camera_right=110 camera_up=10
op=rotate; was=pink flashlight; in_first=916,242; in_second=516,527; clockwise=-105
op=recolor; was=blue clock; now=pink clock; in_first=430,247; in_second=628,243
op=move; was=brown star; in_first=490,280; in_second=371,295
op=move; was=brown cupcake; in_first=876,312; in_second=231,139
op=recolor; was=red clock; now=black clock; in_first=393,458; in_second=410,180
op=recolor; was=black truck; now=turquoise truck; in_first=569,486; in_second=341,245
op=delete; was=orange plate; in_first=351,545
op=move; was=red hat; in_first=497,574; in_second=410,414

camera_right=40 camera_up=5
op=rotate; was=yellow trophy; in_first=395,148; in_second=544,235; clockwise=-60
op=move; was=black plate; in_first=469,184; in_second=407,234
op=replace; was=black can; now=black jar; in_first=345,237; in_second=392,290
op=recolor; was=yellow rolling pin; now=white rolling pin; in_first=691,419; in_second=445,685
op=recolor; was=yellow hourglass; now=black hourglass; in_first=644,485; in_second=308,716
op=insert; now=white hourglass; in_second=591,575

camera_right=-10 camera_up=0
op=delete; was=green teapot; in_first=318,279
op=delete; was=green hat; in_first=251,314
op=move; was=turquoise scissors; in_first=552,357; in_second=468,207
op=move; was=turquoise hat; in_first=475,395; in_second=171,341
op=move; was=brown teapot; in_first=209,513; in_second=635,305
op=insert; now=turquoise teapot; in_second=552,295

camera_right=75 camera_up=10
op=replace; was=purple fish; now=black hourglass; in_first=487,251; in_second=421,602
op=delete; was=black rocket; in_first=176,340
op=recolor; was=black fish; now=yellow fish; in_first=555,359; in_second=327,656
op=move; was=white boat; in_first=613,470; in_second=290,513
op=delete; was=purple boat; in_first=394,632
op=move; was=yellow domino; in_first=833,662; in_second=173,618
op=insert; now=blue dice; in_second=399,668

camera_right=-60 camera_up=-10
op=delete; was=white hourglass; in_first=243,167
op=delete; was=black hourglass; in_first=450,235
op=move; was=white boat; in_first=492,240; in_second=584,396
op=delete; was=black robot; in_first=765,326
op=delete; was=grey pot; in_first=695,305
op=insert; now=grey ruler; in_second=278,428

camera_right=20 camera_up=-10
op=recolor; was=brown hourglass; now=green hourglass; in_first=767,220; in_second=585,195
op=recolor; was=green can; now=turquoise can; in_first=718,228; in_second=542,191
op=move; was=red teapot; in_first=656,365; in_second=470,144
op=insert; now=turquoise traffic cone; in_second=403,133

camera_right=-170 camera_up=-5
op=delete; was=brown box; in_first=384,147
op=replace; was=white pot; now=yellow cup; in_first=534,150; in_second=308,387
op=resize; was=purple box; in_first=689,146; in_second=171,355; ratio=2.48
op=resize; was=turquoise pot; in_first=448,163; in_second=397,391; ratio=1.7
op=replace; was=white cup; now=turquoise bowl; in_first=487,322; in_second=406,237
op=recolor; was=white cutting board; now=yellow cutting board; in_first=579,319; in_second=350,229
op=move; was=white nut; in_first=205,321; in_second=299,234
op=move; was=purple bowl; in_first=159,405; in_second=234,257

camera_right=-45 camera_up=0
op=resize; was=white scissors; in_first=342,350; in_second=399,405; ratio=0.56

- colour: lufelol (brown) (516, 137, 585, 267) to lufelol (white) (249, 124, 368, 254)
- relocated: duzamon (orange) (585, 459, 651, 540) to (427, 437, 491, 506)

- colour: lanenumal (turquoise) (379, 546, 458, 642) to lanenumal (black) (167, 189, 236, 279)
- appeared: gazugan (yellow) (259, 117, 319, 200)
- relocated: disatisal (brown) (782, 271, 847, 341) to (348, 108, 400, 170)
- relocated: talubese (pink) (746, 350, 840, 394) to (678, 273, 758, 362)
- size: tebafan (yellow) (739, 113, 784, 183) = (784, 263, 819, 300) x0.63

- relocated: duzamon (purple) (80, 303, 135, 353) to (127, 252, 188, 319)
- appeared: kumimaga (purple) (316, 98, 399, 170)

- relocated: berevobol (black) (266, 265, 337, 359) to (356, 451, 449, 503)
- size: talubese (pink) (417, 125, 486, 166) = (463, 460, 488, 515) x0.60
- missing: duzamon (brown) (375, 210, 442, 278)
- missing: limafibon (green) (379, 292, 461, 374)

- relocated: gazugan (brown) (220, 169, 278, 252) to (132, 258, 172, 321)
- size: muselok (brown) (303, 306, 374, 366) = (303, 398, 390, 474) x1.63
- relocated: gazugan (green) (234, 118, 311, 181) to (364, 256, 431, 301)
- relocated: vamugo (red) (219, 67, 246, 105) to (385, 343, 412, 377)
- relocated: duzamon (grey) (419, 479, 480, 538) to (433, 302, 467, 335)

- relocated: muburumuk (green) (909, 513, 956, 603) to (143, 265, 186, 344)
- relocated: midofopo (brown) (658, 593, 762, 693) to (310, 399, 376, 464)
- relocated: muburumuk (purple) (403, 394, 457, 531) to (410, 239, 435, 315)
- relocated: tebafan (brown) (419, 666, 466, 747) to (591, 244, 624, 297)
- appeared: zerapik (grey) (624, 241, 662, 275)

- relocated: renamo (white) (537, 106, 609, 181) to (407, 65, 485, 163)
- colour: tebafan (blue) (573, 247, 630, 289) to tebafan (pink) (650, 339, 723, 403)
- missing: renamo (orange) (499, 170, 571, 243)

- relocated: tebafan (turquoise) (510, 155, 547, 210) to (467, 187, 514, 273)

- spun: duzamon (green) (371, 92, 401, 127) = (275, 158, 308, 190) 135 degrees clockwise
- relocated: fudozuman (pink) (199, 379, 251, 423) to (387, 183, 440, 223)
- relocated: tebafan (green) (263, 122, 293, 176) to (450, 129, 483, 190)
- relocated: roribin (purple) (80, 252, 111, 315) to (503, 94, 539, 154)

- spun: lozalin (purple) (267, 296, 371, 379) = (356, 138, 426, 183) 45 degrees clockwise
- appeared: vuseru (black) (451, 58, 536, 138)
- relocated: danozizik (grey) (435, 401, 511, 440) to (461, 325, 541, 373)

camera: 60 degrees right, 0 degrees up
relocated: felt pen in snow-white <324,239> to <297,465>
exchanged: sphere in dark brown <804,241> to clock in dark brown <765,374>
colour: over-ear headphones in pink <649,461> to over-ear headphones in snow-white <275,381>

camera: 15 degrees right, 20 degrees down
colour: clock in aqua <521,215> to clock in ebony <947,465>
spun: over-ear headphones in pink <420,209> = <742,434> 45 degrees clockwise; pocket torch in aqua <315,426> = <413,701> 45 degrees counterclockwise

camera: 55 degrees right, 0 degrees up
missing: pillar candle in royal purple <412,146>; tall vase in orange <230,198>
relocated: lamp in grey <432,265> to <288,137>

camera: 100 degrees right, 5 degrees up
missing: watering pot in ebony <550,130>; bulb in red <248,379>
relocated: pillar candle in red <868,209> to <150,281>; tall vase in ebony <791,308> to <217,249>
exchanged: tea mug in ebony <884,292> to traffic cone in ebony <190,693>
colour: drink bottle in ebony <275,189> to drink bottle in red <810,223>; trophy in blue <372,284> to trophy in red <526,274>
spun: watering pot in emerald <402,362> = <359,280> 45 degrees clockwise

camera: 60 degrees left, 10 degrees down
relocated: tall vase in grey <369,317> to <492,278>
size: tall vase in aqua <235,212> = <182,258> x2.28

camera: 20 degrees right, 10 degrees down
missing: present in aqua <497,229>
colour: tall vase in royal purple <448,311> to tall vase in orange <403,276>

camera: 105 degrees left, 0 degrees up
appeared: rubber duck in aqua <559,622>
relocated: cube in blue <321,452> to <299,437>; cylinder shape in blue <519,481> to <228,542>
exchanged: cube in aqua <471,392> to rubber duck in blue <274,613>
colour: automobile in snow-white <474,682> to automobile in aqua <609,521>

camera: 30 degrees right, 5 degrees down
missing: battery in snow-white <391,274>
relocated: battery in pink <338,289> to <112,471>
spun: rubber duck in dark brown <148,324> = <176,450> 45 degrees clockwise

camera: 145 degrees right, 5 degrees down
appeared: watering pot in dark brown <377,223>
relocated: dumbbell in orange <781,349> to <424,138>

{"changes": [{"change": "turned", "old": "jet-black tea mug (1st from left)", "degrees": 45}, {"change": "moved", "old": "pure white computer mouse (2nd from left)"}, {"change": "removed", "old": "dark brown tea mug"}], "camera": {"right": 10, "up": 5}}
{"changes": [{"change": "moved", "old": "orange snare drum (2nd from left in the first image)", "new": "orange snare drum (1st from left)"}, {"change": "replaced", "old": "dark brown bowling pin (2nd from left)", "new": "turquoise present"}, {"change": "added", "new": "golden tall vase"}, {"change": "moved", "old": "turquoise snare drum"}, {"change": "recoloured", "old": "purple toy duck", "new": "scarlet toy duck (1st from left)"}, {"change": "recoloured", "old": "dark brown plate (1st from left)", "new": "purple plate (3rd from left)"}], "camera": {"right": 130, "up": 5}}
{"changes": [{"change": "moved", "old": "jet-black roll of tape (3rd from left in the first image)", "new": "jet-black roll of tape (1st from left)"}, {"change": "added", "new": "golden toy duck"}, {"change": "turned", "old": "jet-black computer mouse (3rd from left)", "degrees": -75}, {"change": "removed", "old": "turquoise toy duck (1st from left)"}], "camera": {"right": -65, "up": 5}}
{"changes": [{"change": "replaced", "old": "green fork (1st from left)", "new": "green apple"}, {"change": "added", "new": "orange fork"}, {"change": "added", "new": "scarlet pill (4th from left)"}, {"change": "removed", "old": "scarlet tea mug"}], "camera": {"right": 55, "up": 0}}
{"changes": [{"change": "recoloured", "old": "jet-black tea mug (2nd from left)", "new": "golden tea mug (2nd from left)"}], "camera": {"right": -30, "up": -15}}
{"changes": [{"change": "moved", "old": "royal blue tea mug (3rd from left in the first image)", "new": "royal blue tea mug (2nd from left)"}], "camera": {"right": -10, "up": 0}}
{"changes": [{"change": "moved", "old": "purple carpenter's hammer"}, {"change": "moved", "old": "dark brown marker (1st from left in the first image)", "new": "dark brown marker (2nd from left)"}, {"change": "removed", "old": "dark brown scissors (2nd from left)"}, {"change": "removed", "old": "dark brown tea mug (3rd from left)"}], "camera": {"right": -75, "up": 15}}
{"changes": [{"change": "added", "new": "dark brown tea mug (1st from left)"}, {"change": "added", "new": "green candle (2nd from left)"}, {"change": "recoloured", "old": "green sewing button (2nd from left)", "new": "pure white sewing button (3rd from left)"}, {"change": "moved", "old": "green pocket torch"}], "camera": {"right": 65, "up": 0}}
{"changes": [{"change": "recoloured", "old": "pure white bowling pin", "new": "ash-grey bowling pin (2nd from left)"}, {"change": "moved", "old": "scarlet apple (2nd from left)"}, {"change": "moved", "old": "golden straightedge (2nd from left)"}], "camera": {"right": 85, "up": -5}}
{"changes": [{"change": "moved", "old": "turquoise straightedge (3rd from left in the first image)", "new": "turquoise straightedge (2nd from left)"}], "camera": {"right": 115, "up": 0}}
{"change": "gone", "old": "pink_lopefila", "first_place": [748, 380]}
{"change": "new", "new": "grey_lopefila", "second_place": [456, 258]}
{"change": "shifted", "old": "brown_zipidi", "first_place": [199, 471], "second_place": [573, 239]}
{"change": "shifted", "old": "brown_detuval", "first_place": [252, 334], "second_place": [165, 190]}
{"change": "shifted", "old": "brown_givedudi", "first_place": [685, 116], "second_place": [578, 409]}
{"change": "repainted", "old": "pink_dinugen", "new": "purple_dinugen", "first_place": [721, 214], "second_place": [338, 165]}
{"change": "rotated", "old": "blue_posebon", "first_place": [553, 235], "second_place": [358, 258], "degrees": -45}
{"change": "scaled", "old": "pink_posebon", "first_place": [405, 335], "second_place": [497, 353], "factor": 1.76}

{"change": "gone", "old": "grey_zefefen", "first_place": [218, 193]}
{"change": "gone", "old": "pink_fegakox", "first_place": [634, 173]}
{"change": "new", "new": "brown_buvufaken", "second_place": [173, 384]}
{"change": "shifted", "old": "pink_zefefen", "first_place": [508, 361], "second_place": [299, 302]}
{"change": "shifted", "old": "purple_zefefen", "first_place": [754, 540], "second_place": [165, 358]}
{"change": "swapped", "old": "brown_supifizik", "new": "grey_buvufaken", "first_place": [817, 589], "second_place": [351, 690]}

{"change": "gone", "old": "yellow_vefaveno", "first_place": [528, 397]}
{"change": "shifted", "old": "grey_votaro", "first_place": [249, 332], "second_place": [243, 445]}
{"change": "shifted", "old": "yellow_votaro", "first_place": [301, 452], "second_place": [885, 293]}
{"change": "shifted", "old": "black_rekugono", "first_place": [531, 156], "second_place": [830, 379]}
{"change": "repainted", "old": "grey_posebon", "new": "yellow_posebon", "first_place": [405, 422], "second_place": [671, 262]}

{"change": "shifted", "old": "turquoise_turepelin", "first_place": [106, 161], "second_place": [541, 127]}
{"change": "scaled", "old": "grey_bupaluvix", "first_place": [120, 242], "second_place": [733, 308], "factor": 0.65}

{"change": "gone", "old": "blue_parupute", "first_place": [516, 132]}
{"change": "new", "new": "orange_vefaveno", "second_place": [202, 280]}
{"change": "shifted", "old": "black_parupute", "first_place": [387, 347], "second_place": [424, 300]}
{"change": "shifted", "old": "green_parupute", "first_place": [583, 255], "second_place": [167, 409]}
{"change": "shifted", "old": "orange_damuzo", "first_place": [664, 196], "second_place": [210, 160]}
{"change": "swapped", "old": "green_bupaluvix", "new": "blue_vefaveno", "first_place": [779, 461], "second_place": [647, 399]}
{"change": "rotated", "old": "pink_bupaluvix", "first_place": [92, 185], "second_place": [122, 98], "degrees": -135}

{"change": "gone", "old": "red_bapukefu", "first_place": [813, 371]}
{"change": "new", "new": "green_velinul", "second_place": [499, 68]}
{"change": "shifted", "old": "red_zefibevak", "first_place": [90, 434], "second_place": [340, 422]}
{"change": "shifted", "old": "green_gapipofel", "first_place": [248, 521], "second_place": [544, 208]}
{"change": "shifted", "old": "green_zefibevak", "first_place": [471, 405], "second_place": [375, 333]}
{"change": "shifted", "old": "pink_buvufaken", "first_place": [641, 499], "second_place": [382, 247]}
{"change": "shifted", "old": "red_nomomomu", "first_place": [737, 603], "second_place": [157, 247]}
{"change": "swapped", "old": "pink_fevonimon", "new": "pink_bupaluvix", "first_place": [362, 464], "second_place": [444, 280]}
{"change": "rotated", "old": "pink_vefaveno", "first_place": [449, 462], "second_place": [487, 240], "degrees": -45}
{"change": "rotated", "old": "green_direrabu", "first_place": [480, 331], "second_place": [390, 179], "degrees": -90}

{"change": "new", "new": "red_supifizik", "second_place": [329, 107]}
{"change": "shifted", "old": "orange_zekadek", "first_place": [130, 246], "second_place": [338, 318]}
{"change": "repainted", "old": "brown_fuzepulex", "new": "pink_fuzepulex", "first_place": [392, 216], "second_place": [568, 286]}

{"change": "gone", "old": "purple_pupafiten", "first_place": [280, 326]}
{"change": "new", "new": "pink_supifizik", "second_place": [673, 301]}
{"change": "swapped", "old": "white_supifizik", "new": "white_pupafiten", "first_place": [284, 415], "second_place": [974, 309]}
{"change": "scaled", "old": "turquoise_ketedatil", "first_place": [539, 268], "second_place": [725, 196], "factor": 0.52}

========

**What you have to do**
Please restate only the opening stretch of the records above: every line from the first through the one containing "op=delete; was=orange plate; in_first=351,545", exactly as written.

**Completed exercise**
camera_right=110 camera_up=10
op=rotate; was=pink flashlight; in_first=916,242; in_second=516,527; clockwise=-105
op=recolor; was=blue clock; now=pink clock; in_first=430,247; in_second=628,243
op=move; was=brown star; in_first=490,280; in_second=371,295
op=move; was=brown cupcake; in_first=876,312; in_second=231,139
op=recolor; was=red clock; now=black clock; in_first=393,458; in_second=410,180
op=recolor; was=black truck; now=turquoise truck; in_first=569,486; in_second=341,245
op=delete; was=orange plate; in_first=351,545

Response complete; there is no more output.